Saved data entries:

********

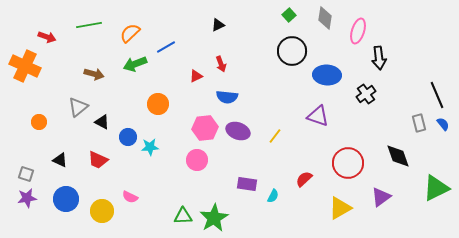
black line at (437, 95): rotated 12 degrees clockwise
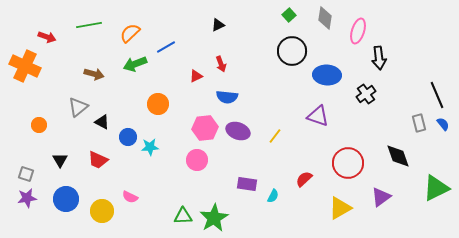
orange circle at (39, 122): moved 3 px down
black triangle at (60, 160): rotated 35 degrees clockwise
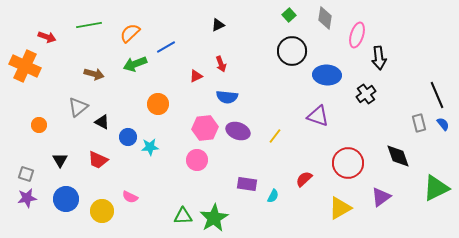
pink ellipse at (358, 31): moved 1 px left, 4 px down
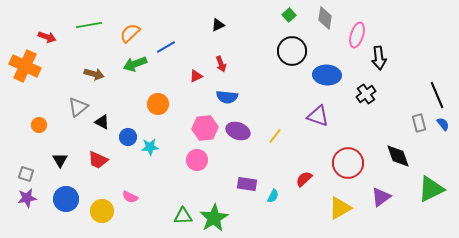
green triangle at (436, 188): moved 5 px left, 1 px down
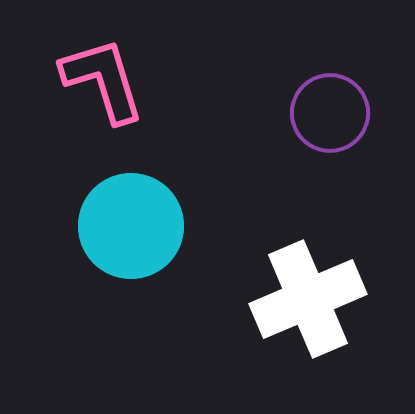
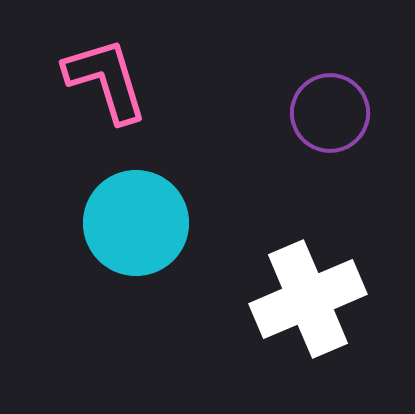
pink L-shape: moved 3 px right
cyan circle: moved 5 px right, 3 px up
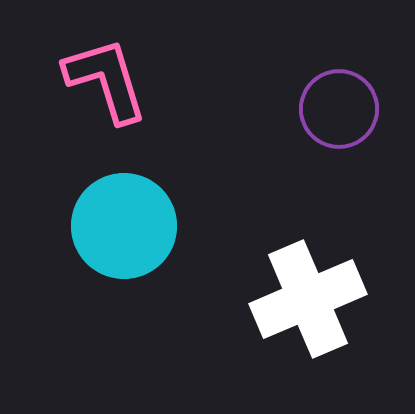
purple circle: moved 9 px right, 4 px up
cyan circle: moved 12 px left, 3 px down
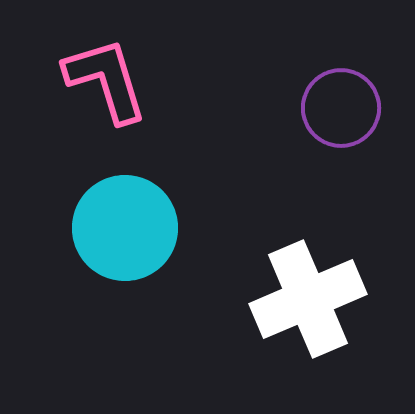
purple circle: moved 2 px right, 1 px up
cyan circle: moved 1 px right, 2 px down
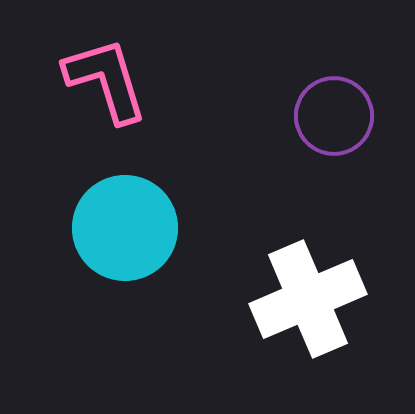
purple circle: moved 7 px left, 8 px down
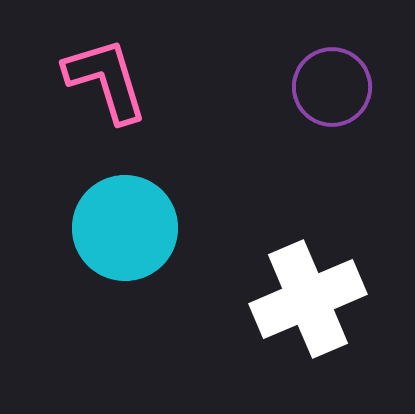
purple circle: moved 2 px left, 29 px up
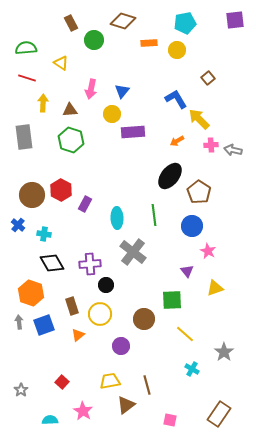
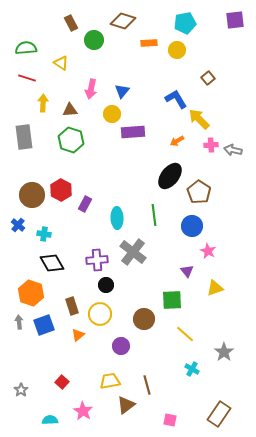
purple cross at (90, 264): moved 7 px right, 4 px up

********

▶ **What to do**
Rewrite these records with "purple circle" swapped for "violet circle" wherever it occurs, keeping everything else the same. Omit the picture lines from your output.

▶ **Problem solution**
black line at (437, 95): rotated 12 degrees clockwise
orange circle at (39, 122): moved 3 px down
black triangle at (60, 160): rotated 35 degrees clockwise
pink ellipse at (358, 31): moved 1 px left, 4 px down
green triangle at (436, 188): moved 5 px left, 1 px down
pink L-shape: moved 3 px right
cyan circle: moved 5 px right, 3 px up
violet circle: moved 9 px right, 4 px up
cyan circle: moved 12 px left, 3 px down
violet circle: moved 2 px right, 1 px up
cyan circle: moved 1 px right, 2 px down
violet circle: moved 7 px left, 8 px down
violet circle: moved 2 px left, 29 px up
purple cross at (90, 264): moved 7 px right, 4 px up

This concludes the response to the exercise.